■ What you have to do ■
After locating the line with "R3: 1k (SIG1, U3/OUT) -> 220 (SIG1, U3/OUT)", retype it and every later line exactly, stopping at the end of the records.

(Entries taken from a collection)
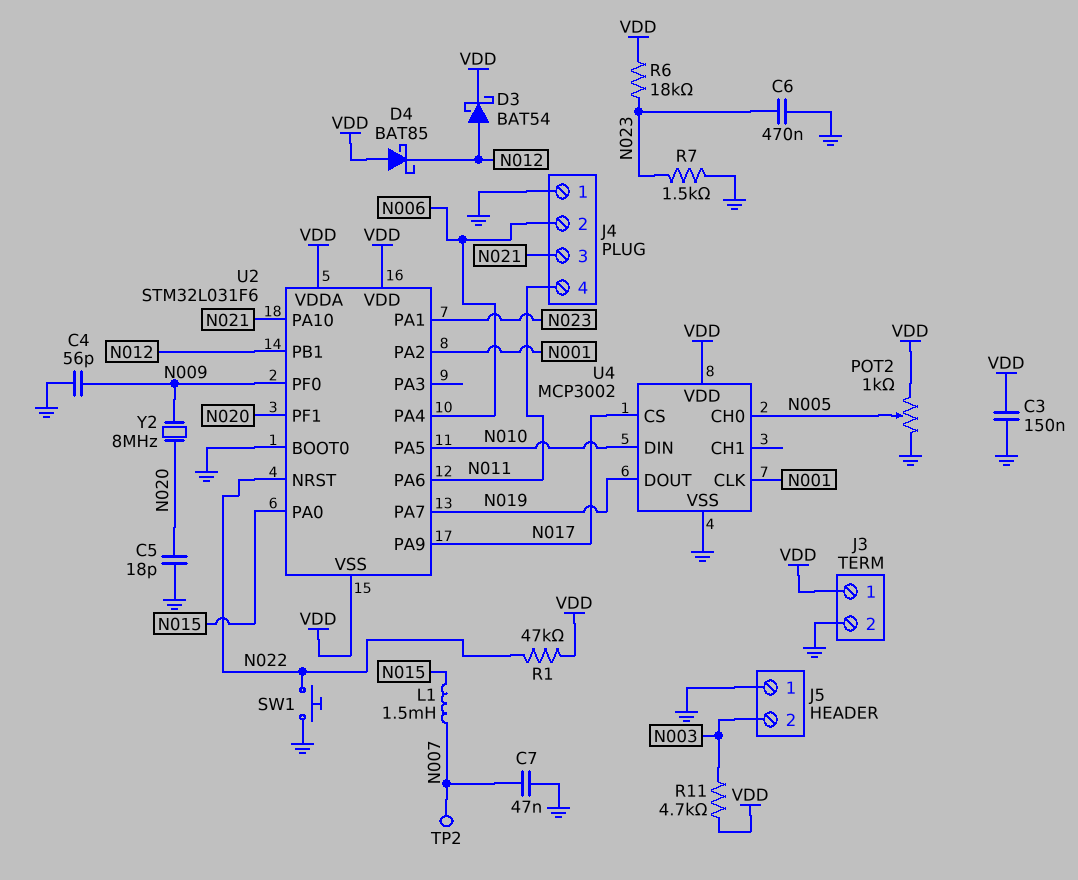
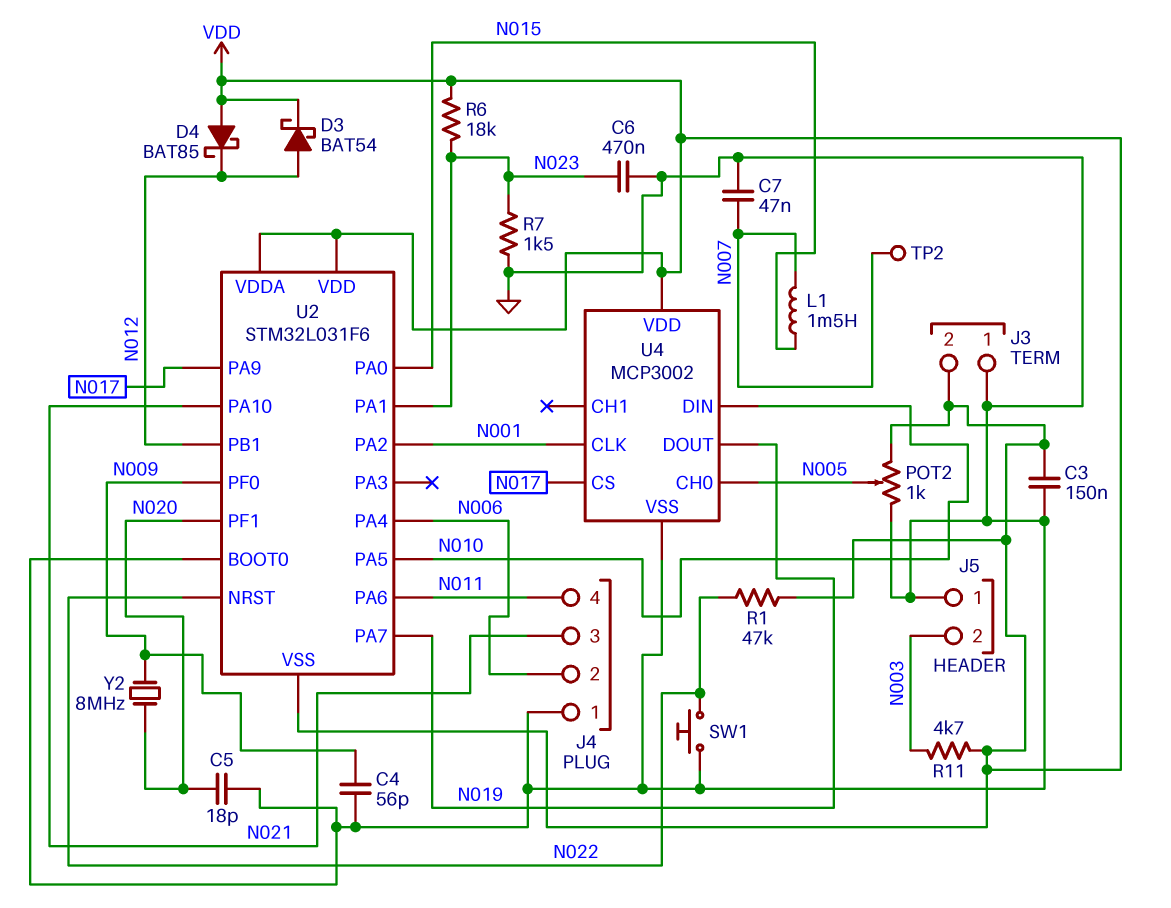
J3 pin 1: VDD -> GND
J3 pin 2: GND -> VDD

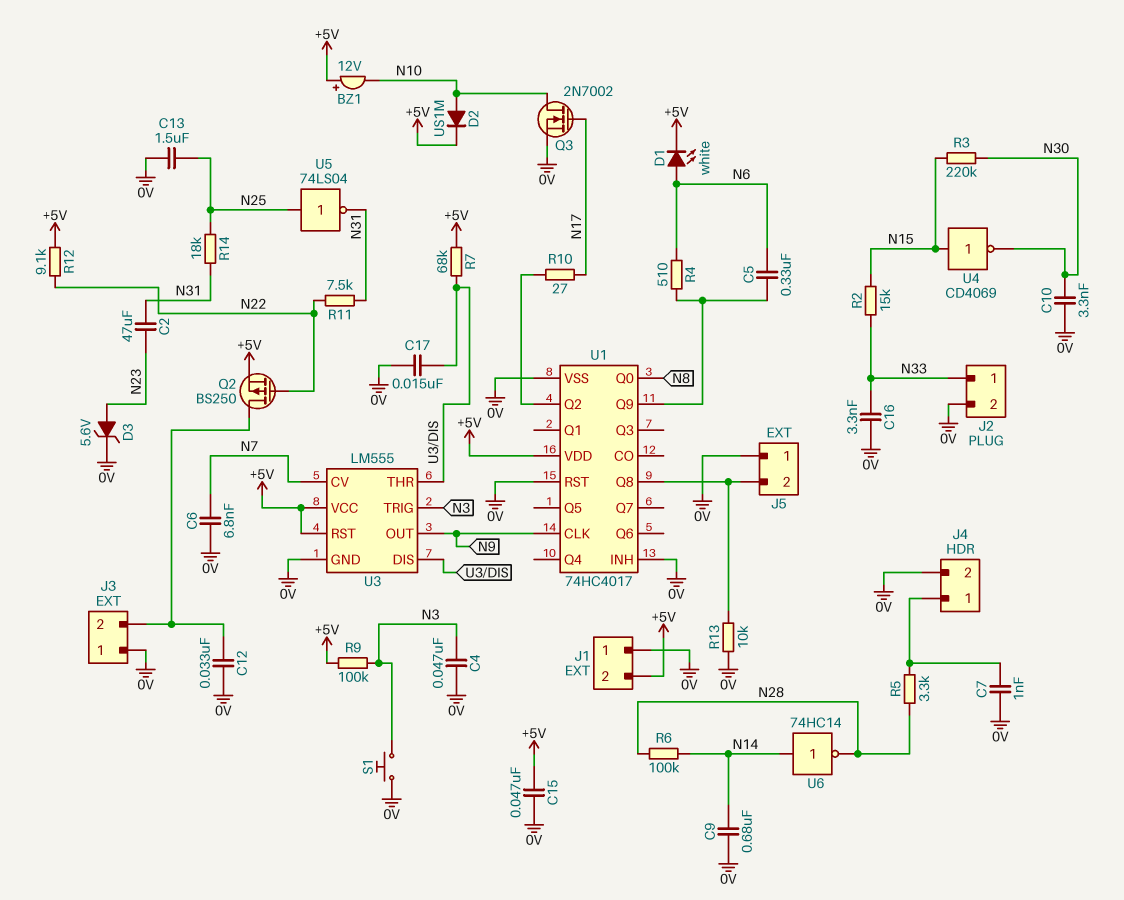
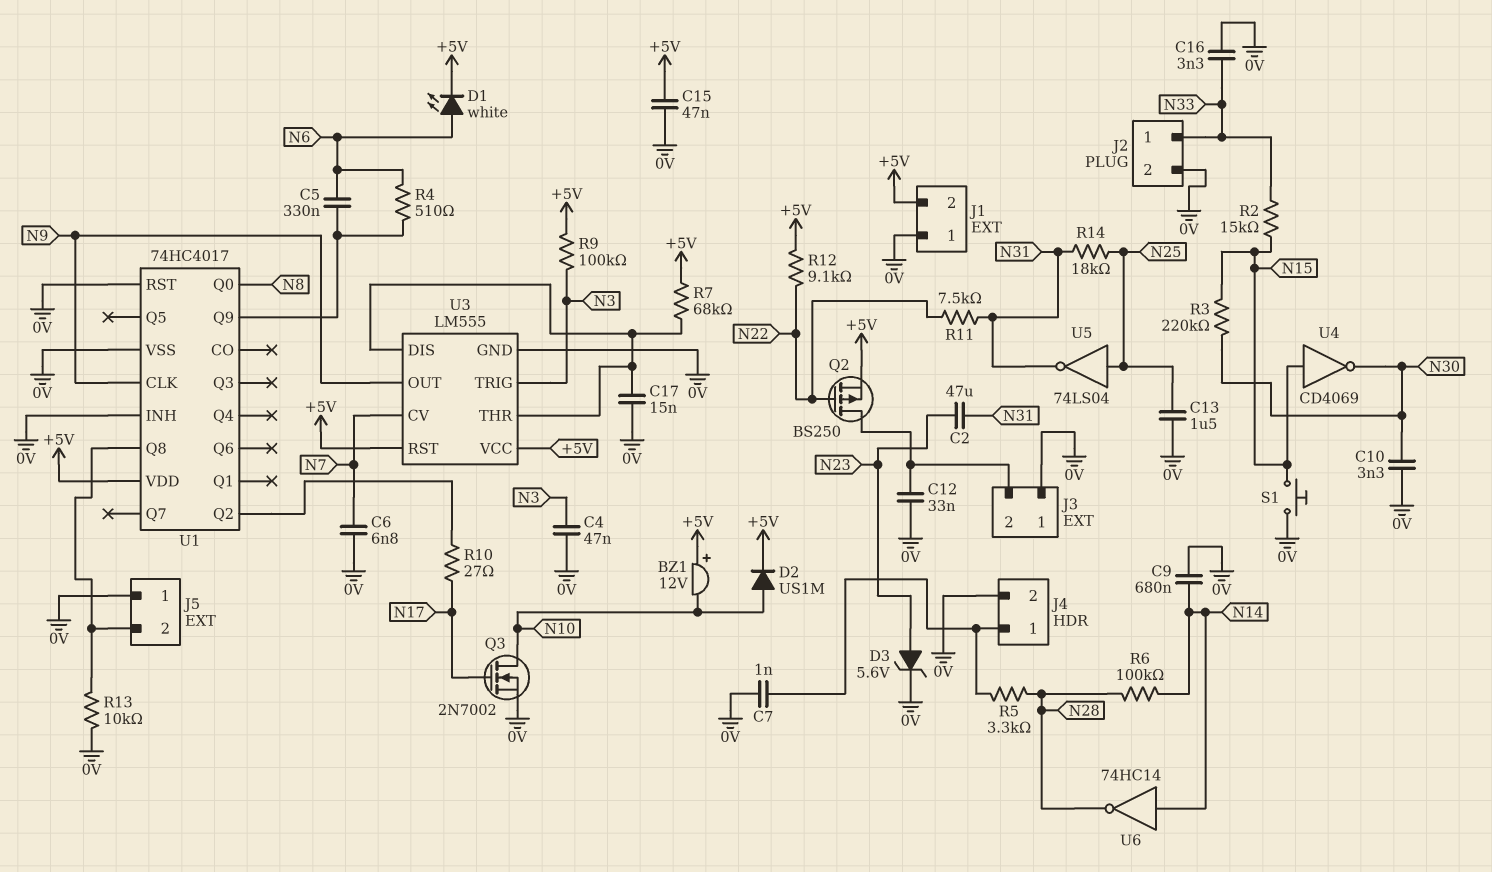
S1: button (0V, N3) -> button (0V, N15)

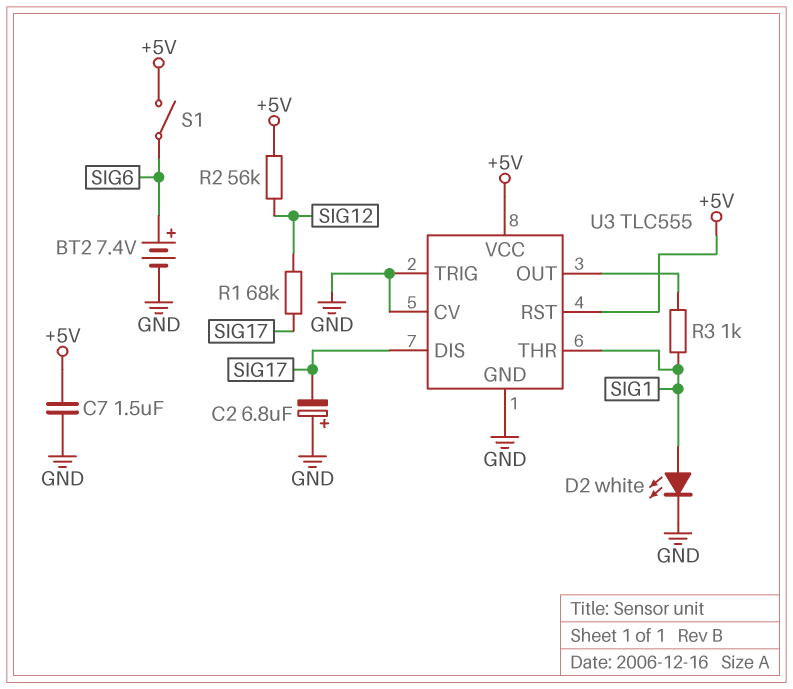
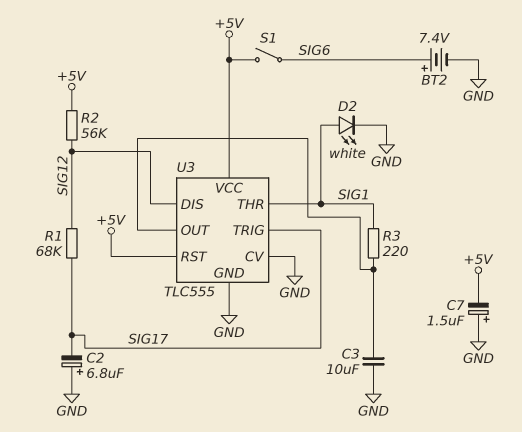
C3: none -> 10uF (GND, U3/OUT)
C7: 1.5uF (+5V, GND) -> 1.5uF (plus GND, minus +5V)
R3: 1k (SIG1, U3/OUT) -> 220 (SIG1, U3/OUT)
U3 pin DIS: SIG17 -> SIG12
U3 pin TRIG: GND -> SIG17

■ Exercise solution ■
R3: 1k (SIG1, U3/OUT) -> 220 (SIG1, U3/OUT)
U3 pin DIS: SIG17 -> SIG12
U3 pin TRIG: GND -> SIG17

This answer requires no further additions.